* Materials provided *
_ _ _ _ _ _ _

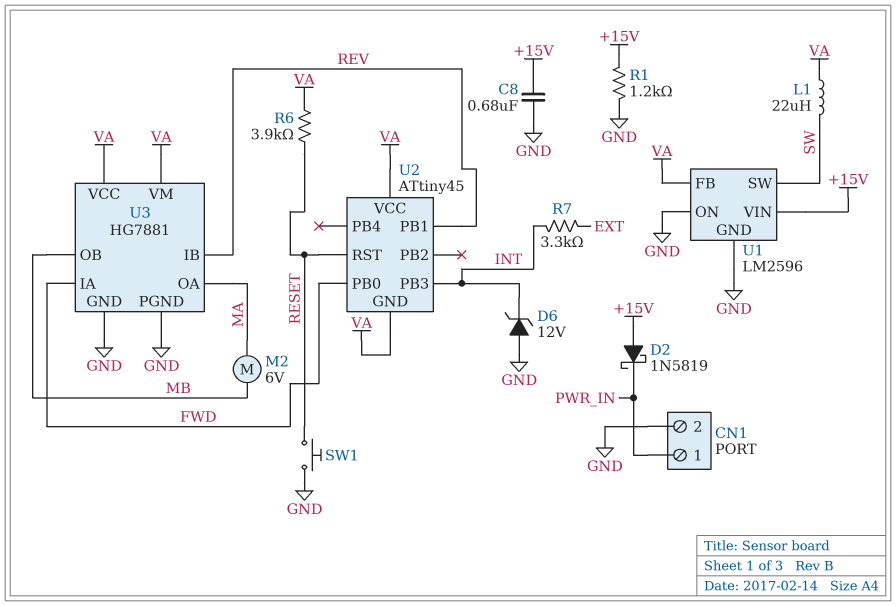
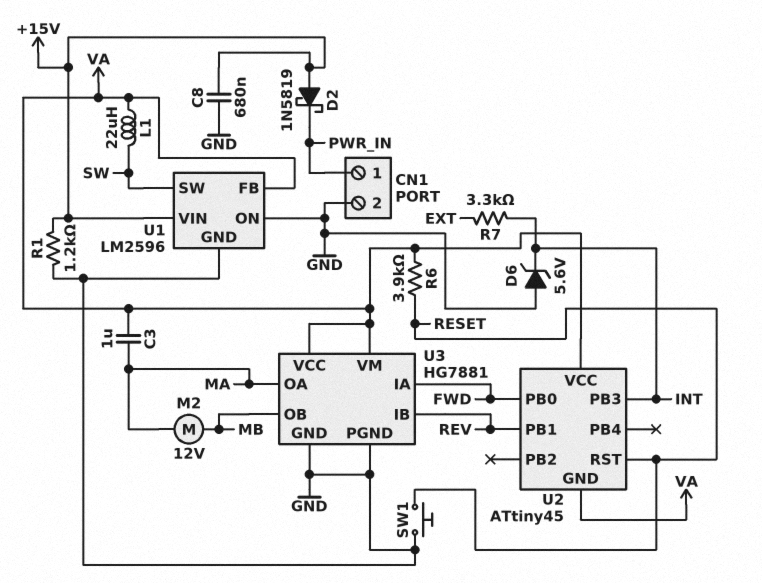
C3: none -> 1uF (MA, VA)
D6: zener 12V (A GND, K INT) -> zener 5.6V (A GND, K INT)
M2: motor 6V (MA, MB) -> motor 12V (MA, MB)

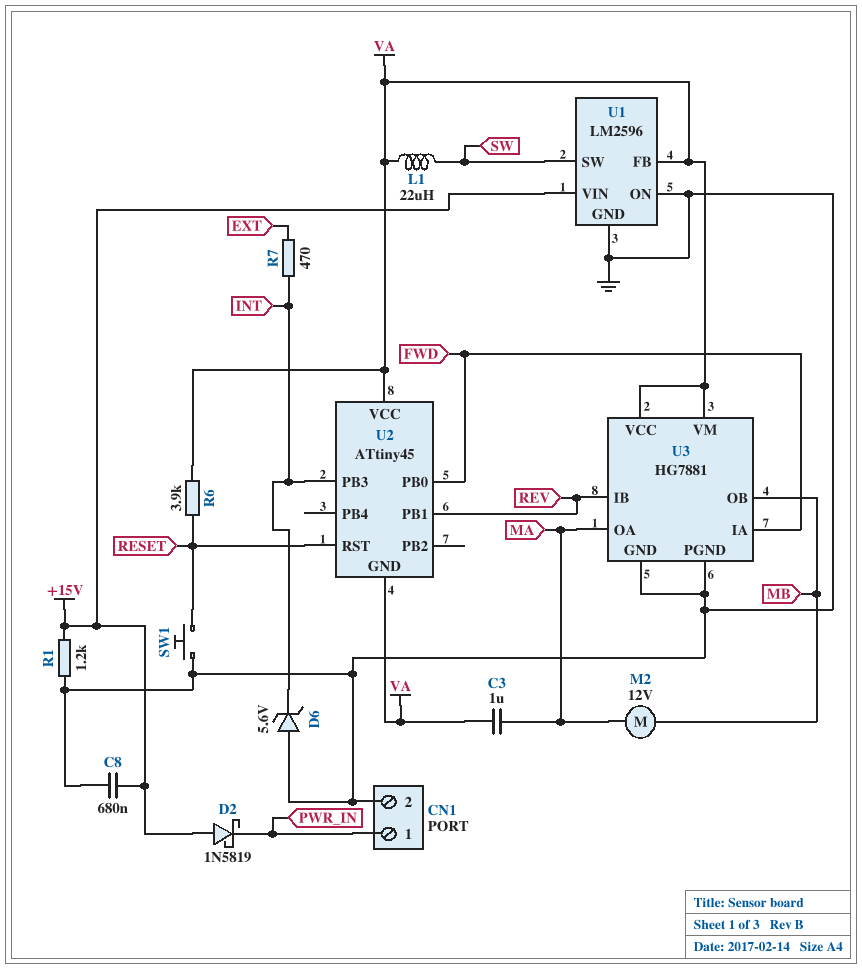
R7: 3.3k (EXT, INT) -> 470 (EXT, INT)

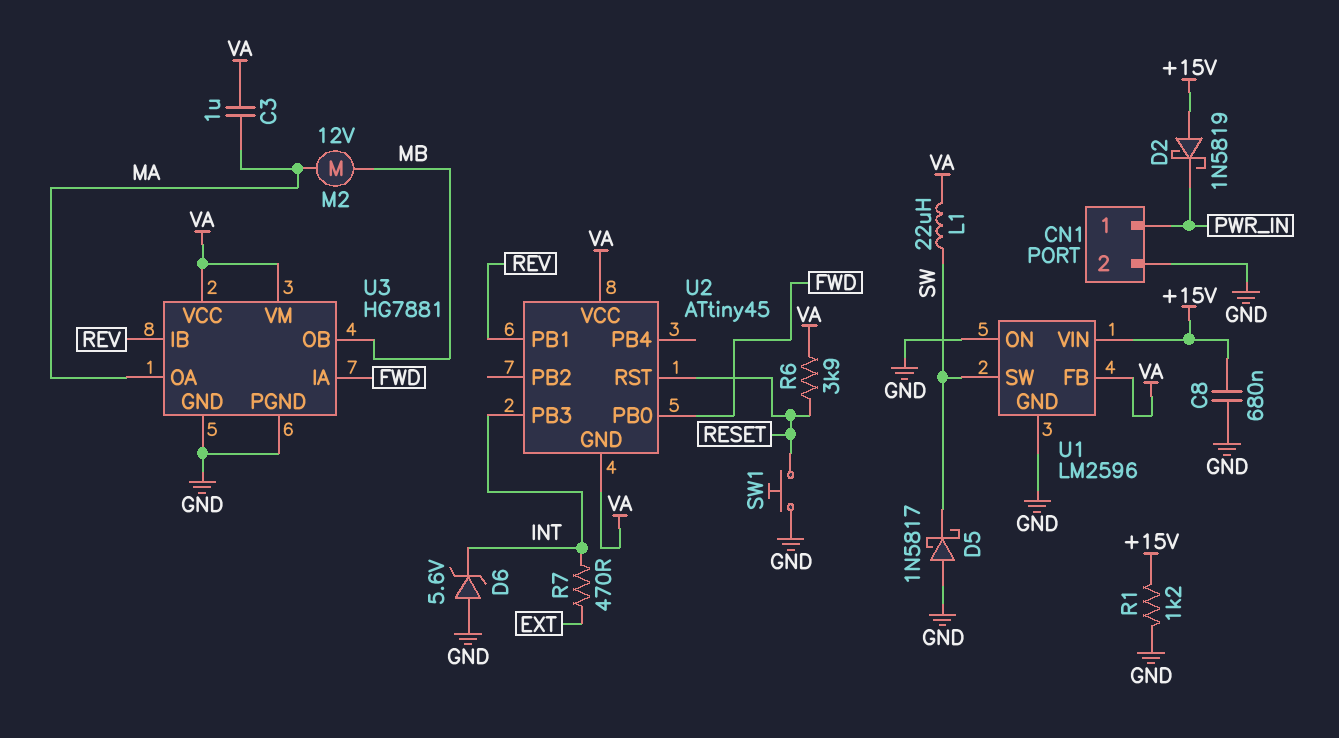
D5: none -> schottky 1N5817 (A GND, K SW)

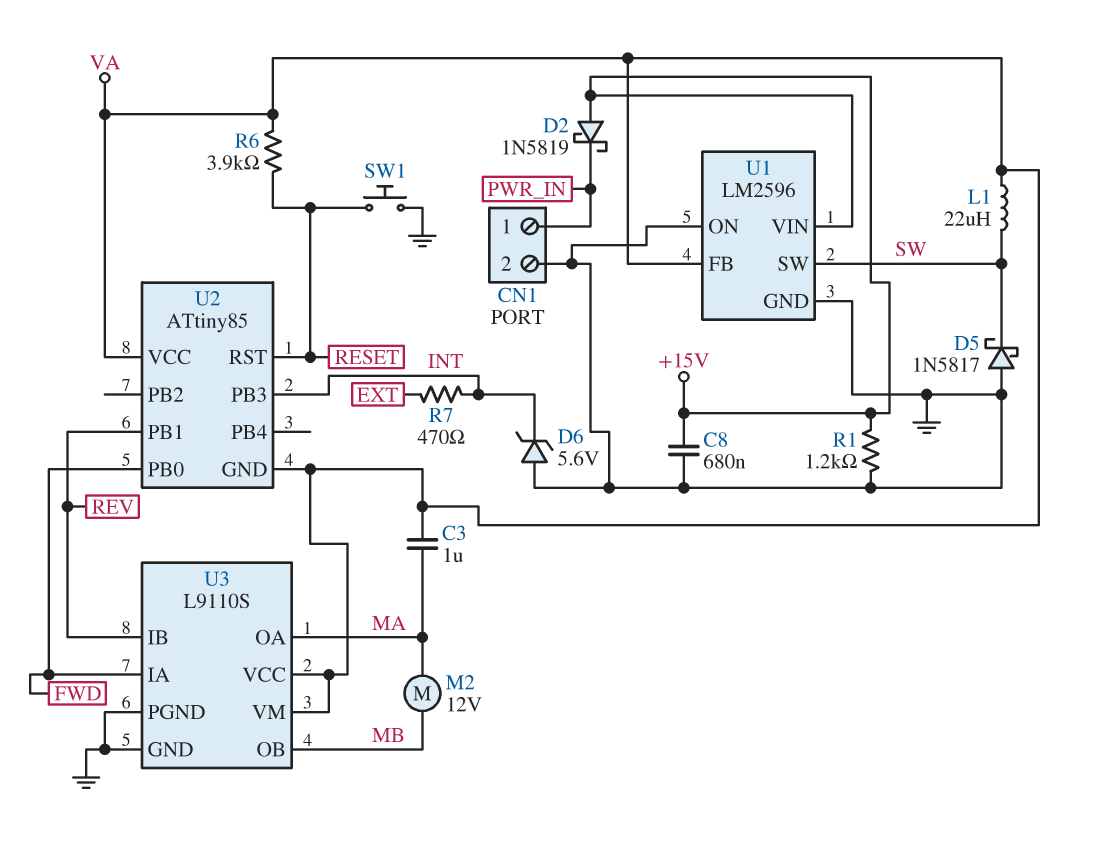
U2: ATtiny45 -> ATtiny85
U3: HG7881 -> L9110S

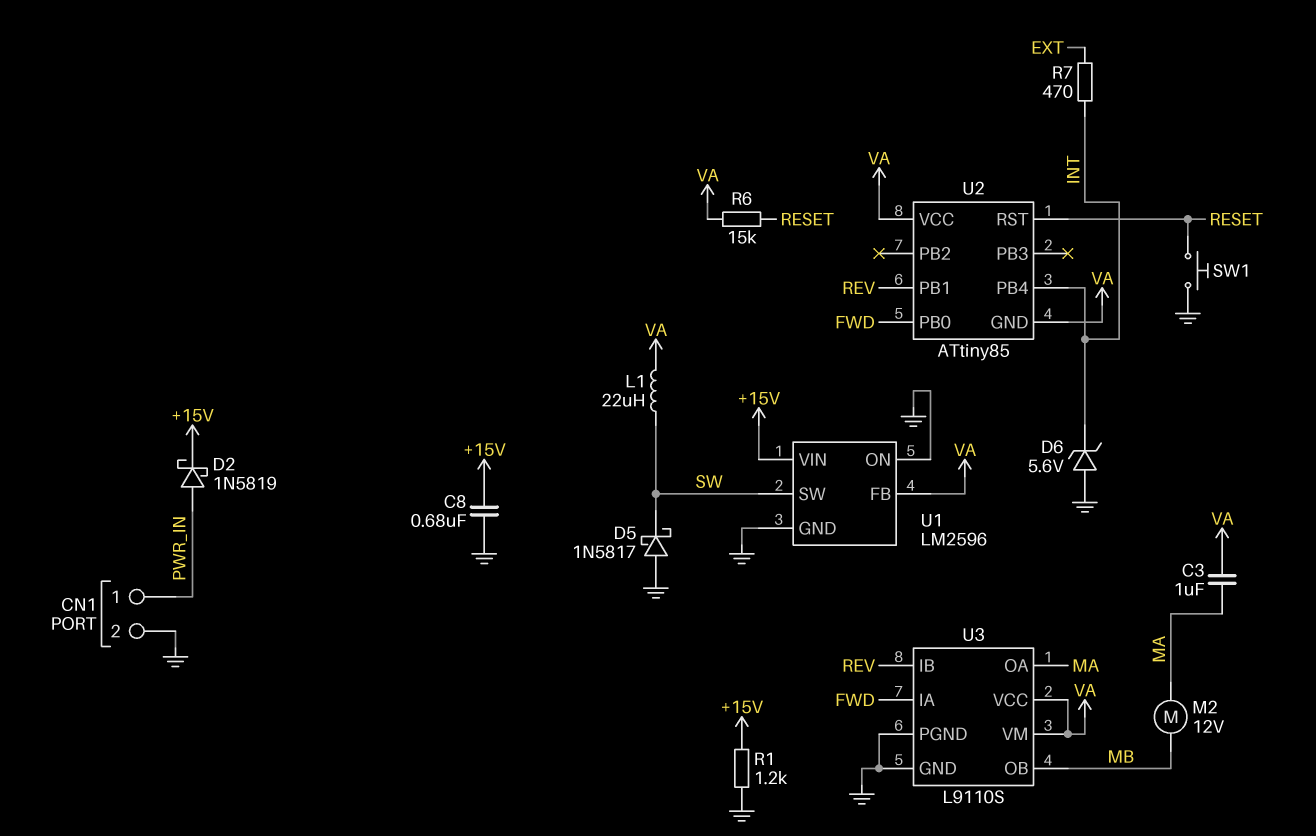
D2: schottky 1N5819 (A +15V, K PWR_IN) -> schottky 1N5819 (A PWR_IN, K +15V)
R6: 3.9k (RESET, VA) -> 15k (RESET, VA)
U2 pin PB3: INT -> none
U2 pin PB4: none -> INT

_ _ _ _ _ _ _

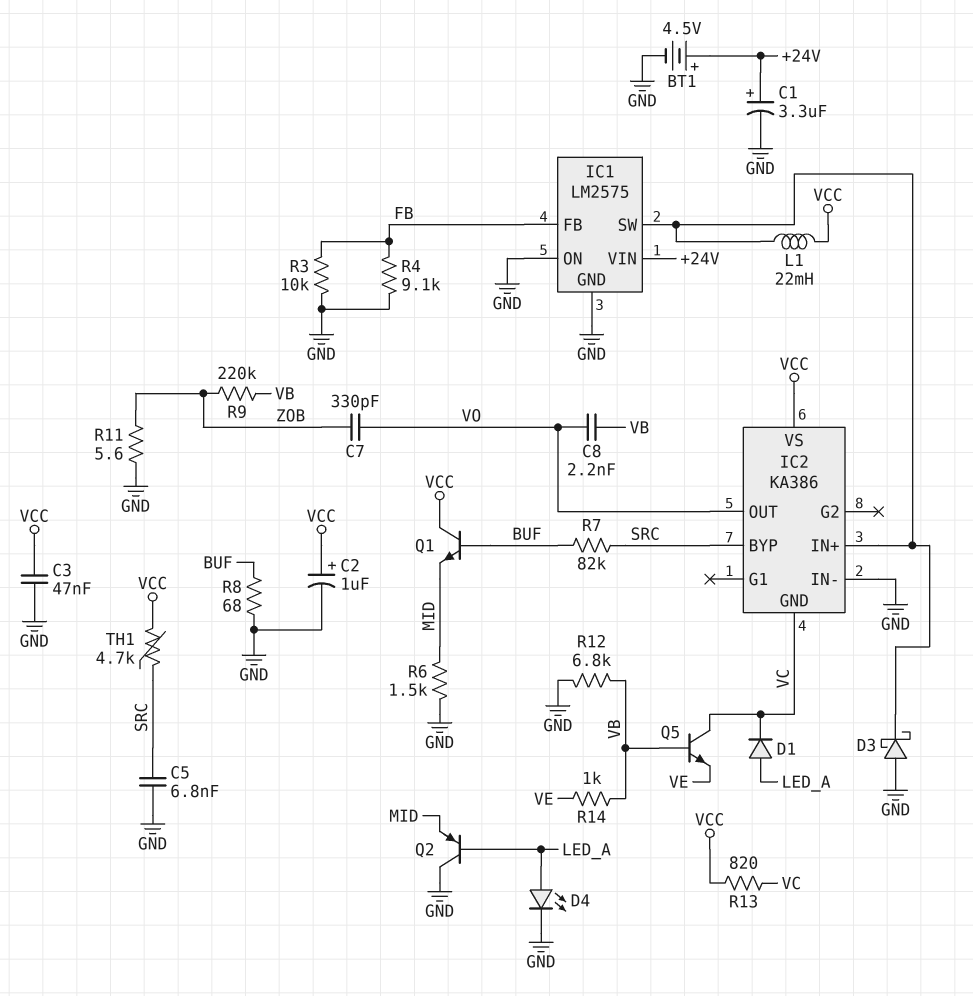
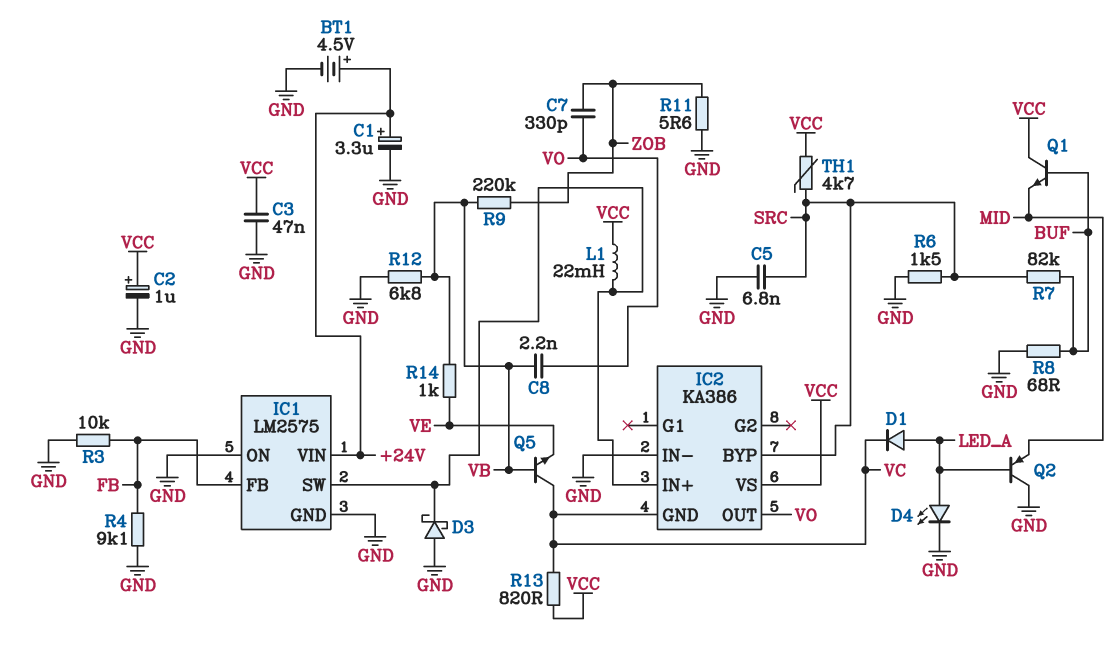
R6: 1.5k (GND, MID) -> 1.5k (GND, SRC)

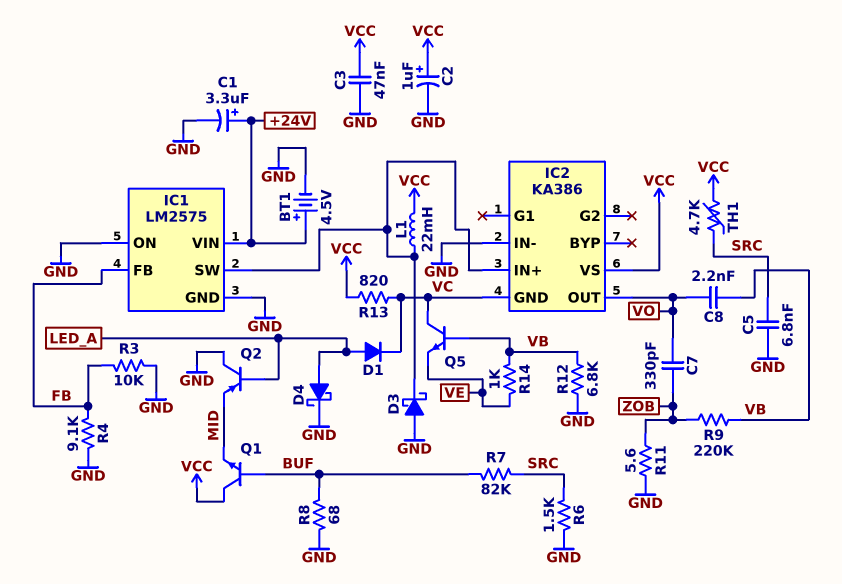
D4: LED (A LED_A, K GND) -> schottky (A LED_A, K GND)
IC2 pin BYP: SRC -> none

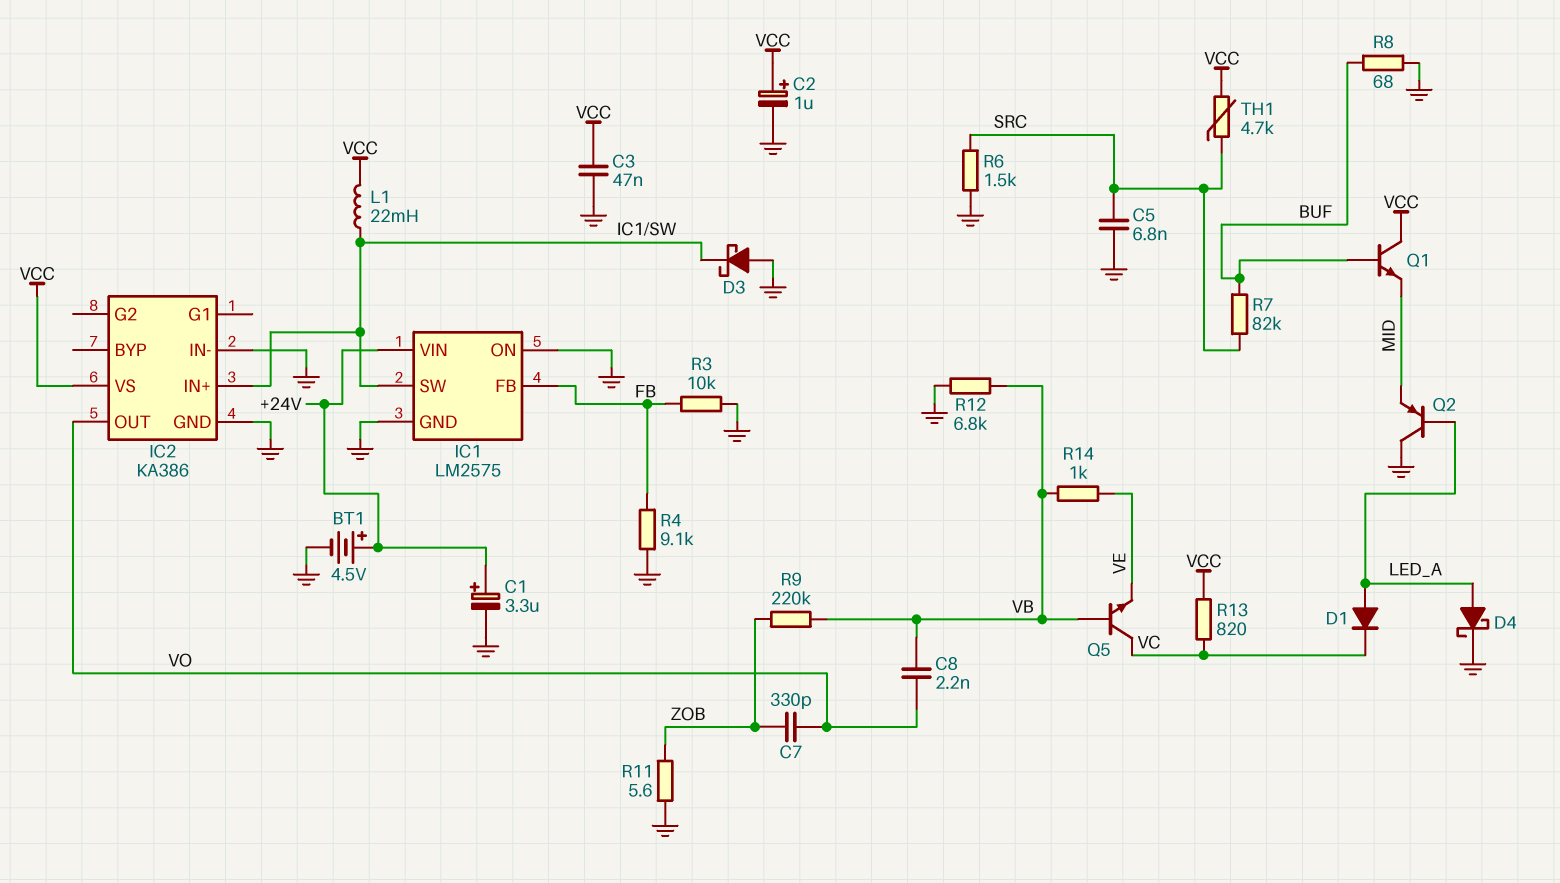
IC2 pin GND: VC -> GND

_ _ _ _ _ _ _

* Prompt *
Above are the records; restate exactly the lines from the one containing "R7: 3.3k (EXT, INT) -> 470 (EXT, INT)" through the one containing "U2 pin PB4: none -> INT", keeping pictures out.

* Problem solution *
R7: 3.3k (EXT, INT) -> 470 (EXT, INT)

D5: none -> schottky 1N5817 (A GND, K SW)

U2: ATtiny45 -> ATtiny85
U3: HG7881 -> L9110S

D2: schottky 1N5819 (A +15V, K PWR_IN) -> schottky 1N5819 (A PWR_IN, K +15V)
R6: 3.9k (RESET, VA) -> 15k (RESET, VA)
U2 pin PB3: INT -> none
U2 pin PB4: none -> INT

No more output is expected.